• What the task asks: Nothing but the records, copied exactly and stripped of pictures, should be in the answer.

• Exercise data:
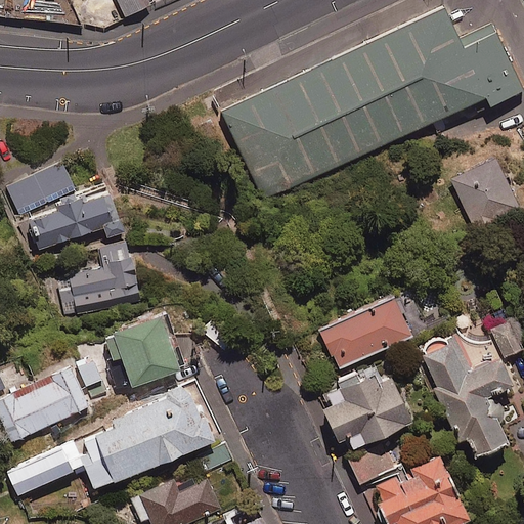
[(150,3),(148,0),(119,0),(127,15),(150,3)]
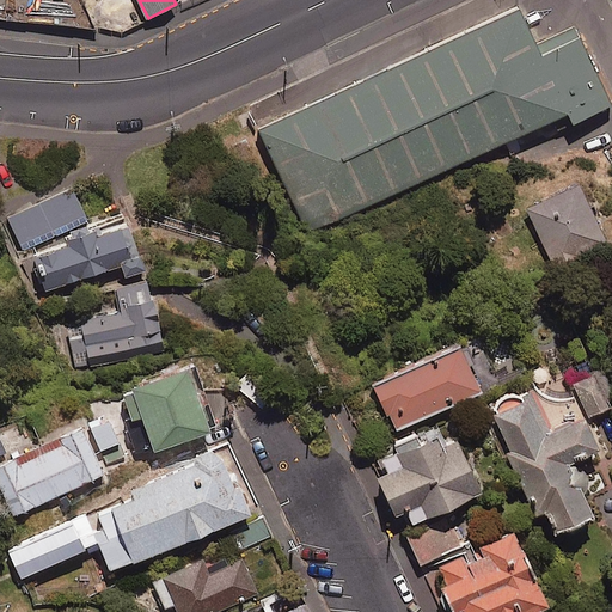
[(537,0),(524,0),(285,114),(341,231),(611,102),(611,35),(606,22),(558,44),(537,0)]
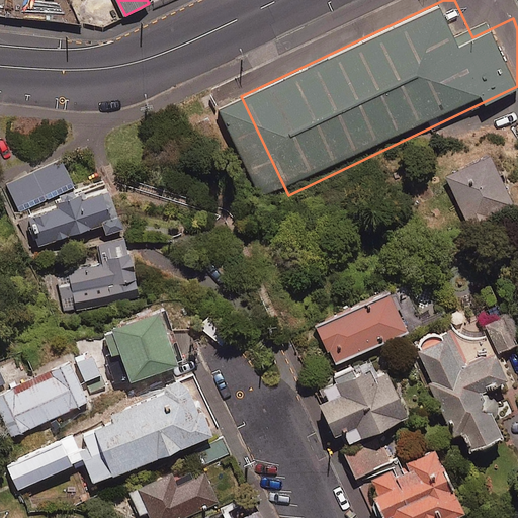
[(493,156),(448,175),(468,224),(513,204),(493,156)]
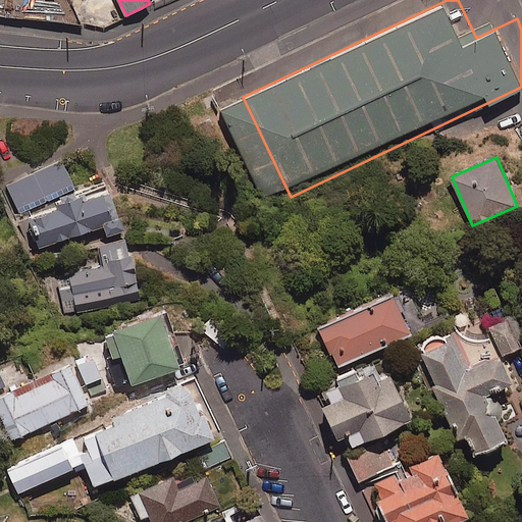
[(74,189),(62,160),(7,185),(19,213),(74,189)]
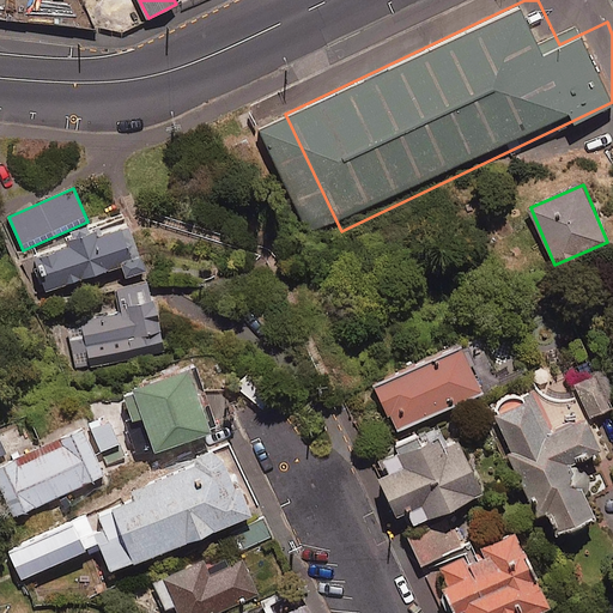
[(144,269),(127,220),(68,241),(70,244),(36,256),(47,290),(123,263),(127,275),(144,269)]
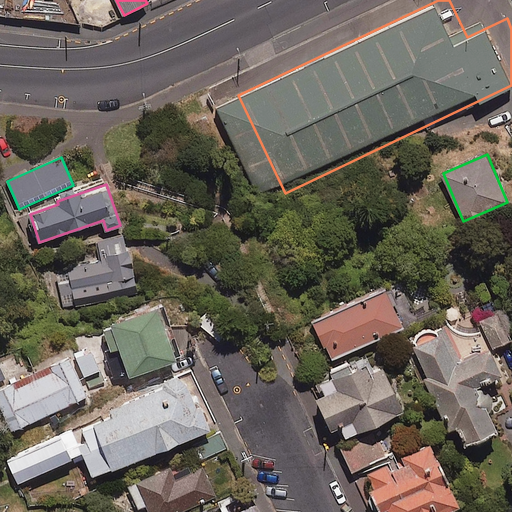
[(139,292),(126,234),(100,240),(105,260),(56,271),(65,309),(139,292)]
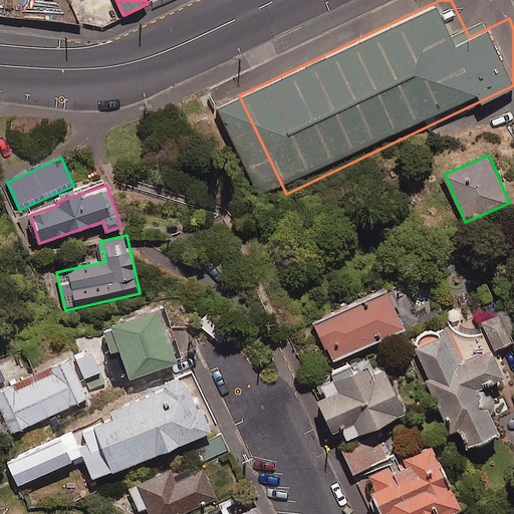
[(402,305),(394,288),(315,322),(332,359),(406,327),(397,307),(402,305)]
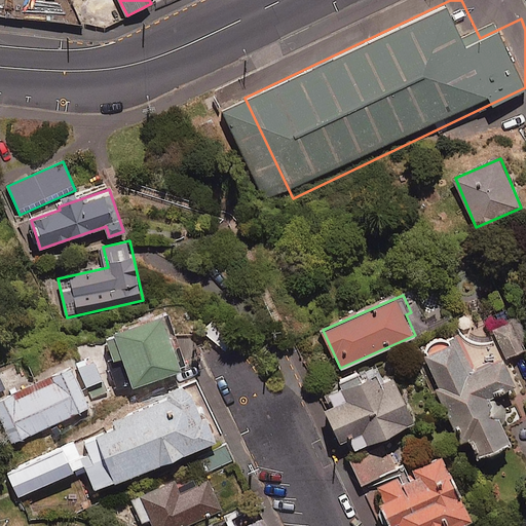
[(112,366),(119,387),(132,383),(132,385),(181,370),(162,314),(106,333),(115,359),(122,357),(124,362),(112,366)]
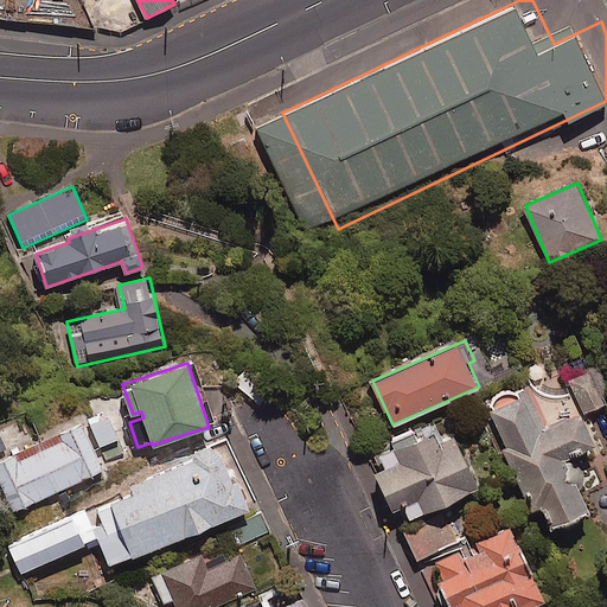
[(273,388),(244,368),(234,382),(262,402),(273,388)]
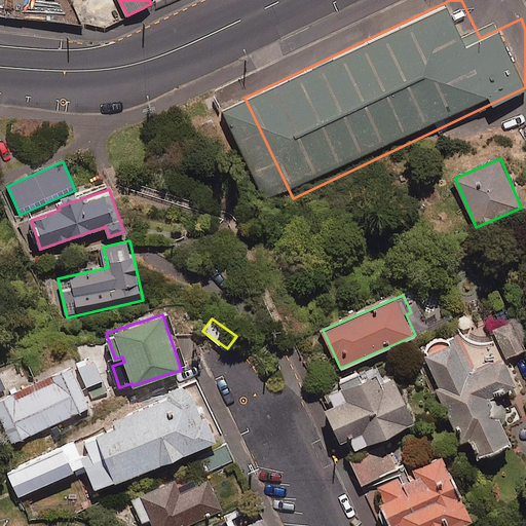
[(525,348),(525,344),(516,318),(495,328),(506,357),(525,348)]
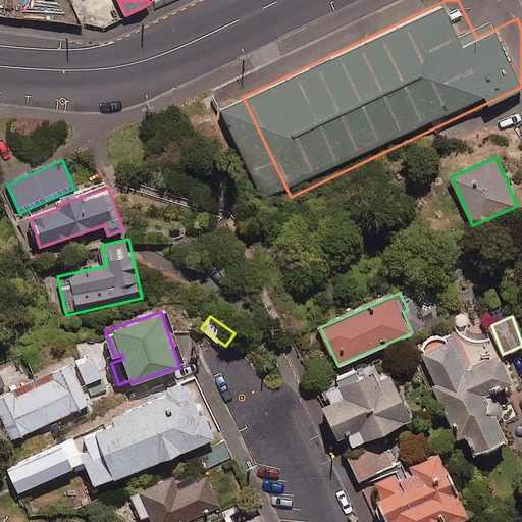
[(487,395),(513,383),(499,353),(470,366),(457,336),(422,352),(436,383),(432,384),(457,438),(466,433),(476,454),(505,440),(498,425),(502,416),(502,407),(497,400),(487,395)]
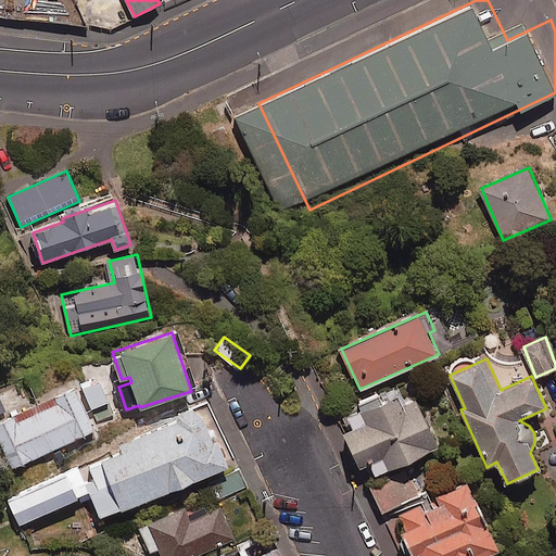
[(99,376),(80,383),(91,409),(110,402),(99,376)]
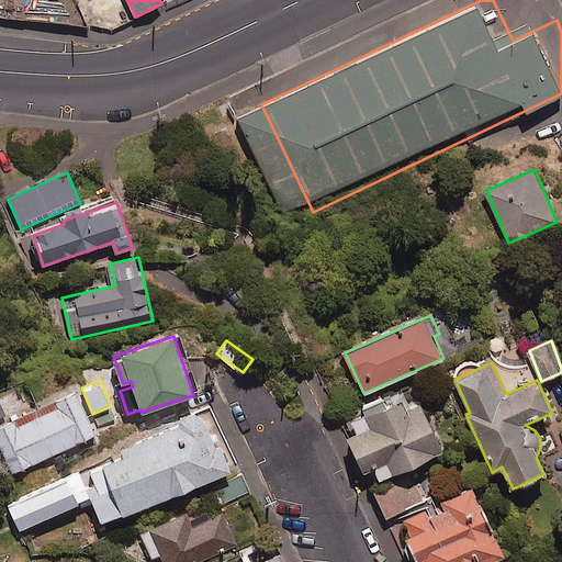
[(34,417),(32,412),(0,426),(0,438),(15,472),(96,434),(76,391),(40,408),(43,414),(34,417)]
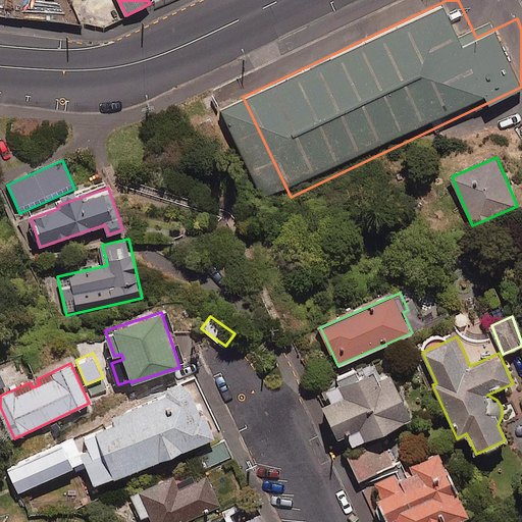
[(379,379),(375,369),(359,376),(356,370),(337,378),(347,398),(324,408),(338,437),(352,432),(357,444),(411,418),(390,374),(379,379)]
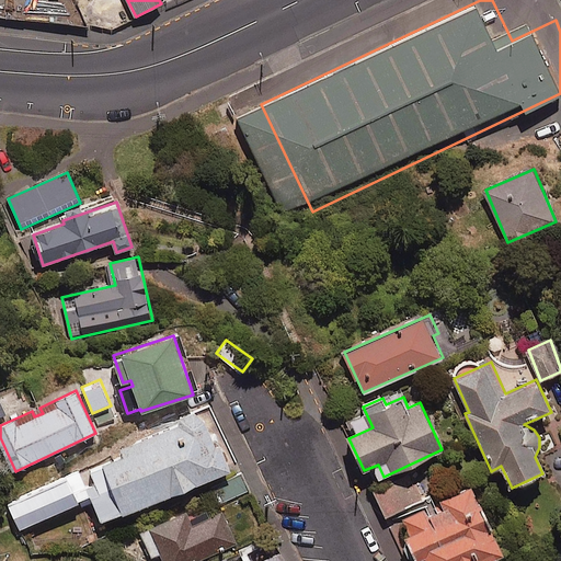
[(89,488),(103,522),(231,469),(216,432),(213,433),(203,409),(179,419),(181,424),(122,448),(125,456),(90,470),(96,484),(89,488)]
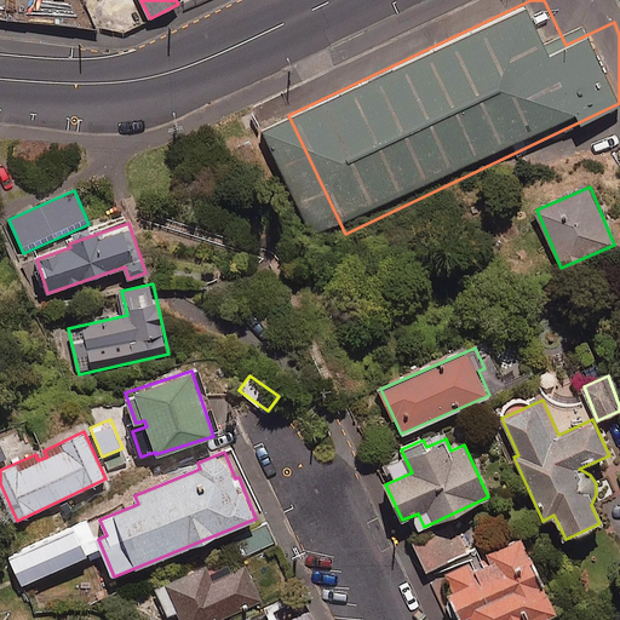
[(95,495),(65,509),(73,527),(103,515),(95,495)]
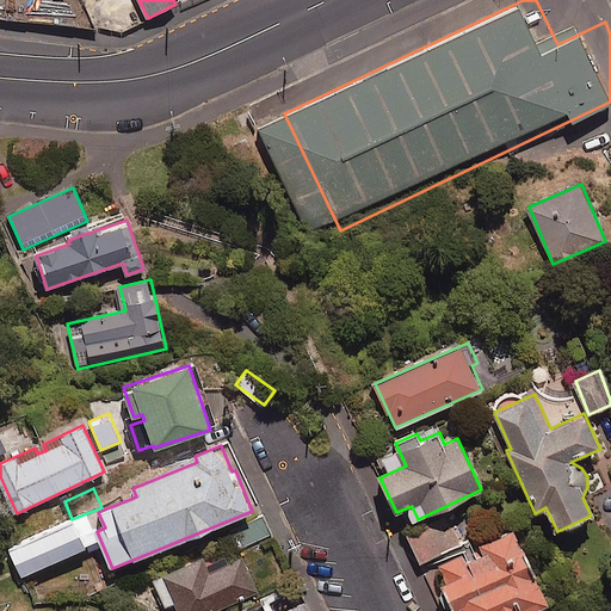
[(463,606),(466,610),(535,610),(549,604),(535,573),(537,572),(513,529),(477,545),(473,535),(458,542),(445,513),(407,532),(421,562),(433,556),(448,585),(443,587),(454,610),(463,606)]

• Your response:
[(150,3),(148,0),(119,0),(127,15),(150,3)]
[(537,0),(524,0),(285,114),(341,231),(611,102),(611,35),(606,22),(558,44),(537,0)]
[(493,156),(448,175),(468,224),(513,204),(493,156)]
[(74,189),(62,160),(7,185),(19,213),(74,189)]
[(144,269),(127,220),(68,241),(70,244),(36,256),(47,290),(123,263),(127,275),(144,269)]
[(139,292),(126,234),(100,240),(105,260),(56,271),(65,309),(139,292)]
[(402,305),(394,288),(315,322),(332,359),(406,327),(397,307),(402,305)]
[(112,366),(119,387),(132,383),(132,385),(181,370),(162,314),(106,333),(115,359),(122,357),(124,362),(112,366)]
[(273,388),(244,368),(234,382),(262,402),(273,388)]
[(525,348),(525,344),(516,318),(495,328),(506,357),(525,348)]
[(487,395),(513,383),(499,353),(470,366),(457,336),(422,352),(436,383),(432,384),(457,438),(466,433),(476,454),(505,440),(498,425),(502,416),(502,407),(497,400),(487,395)]
[(99,376),(80,383),(91,409),(110,402),(99,376)]
[(34,417),(32,412),(0,426),(0,438),(15,472),(96,434),(76,391),(40,408),(43,414),(34,417)]
[(379,379),(375,369),(359,376),(356,370),(337,378),(347,398),(324,408),(338,437),(352,432),(357,444),(411,418),(390,374),(379,379)]
[(89,488),(103,522),(231,469),(216,432),(213,433),(203,409),(179,419),(181,424),(122,448),(125,456),(90,470),(96,484),(89,488)]
[(95,495),(65,509),(73,527),(103,515),(95,495)]
[(463,606),(466,610),(535,610),(549,604),(535,573),(537,572),(513,529),(477,545),(473,535),(458,542),(445,513),(407,532),(421,562),(433,556),(448,585),(443,587),(454,610),(463,606)]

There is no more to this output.